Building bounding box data
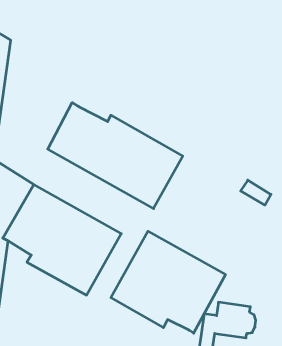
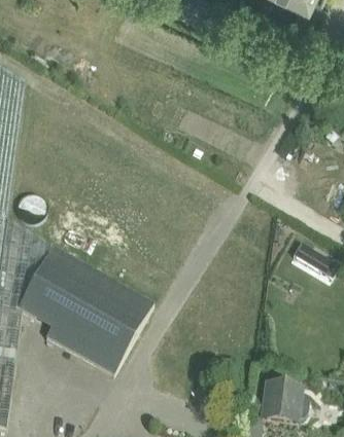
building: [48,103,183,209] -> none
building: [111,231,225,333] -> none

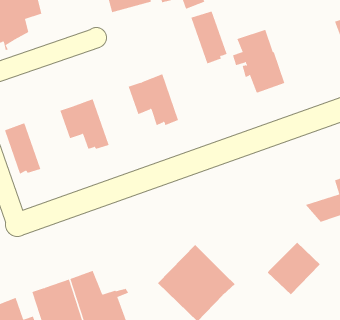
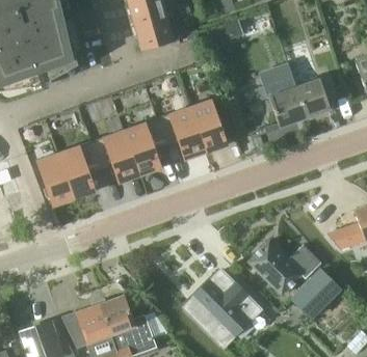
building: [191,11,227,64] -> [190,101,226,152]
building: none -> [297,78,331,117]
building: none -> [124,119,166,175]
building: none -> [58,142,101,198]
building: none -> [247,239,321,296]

Task directions –
With the line containing "building: none -> [58,142,101,198]" as the first and the last line of the records as the final one, print exactly the lines in that span.

Answer box –
building: none -> [58,142,101,198]
building: none -> [247,239,321,296]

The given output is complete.